BRIEF →
Which lines run from the one containing "(253, 585) = (306, 156): green" to the last line of the entries? Return them exactly, with nothing more.

Object transformation records →
[Start of section]
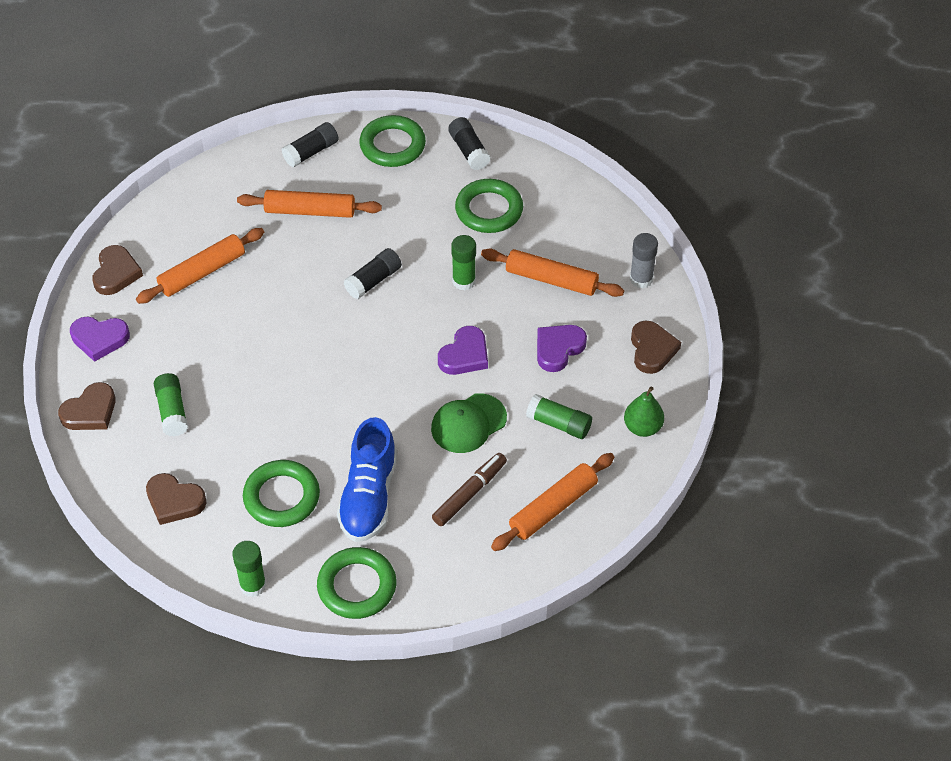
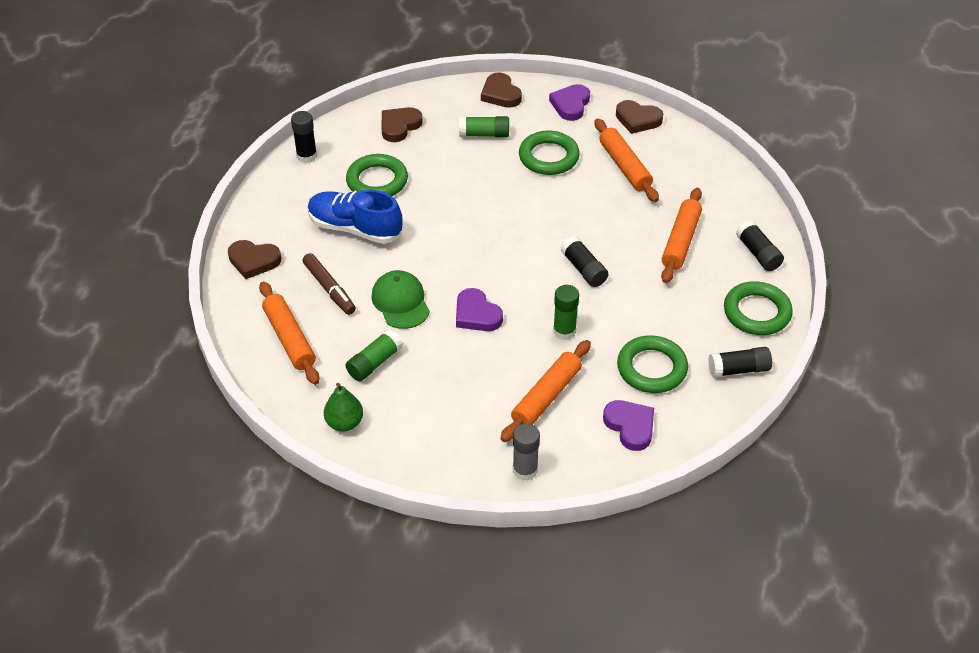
camera: 105 degrees right, 5 degrees down
(253, 585) = (306, 156): green glue stick -> black glue stick
(357, 586) = (277, 209): green ring -> green ring (548, 157)
(558, 349) = (459, 382): purple heart -> purple heart (630, 426)
(652, 349) = (432, 455): brown heart -> brown heart (253, 261)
[End of section]
RESULT →
(253, 585) = (306, 156): green glue stick -> black glue stick
(357, 586) = (277, 209): green ring -> green ring (548, 157)
(558, 349) = (459, 382): purple heart -> purple heart (630, 426)
(652, 349) = (432, 455): brown heart -> brown heart (253, 261)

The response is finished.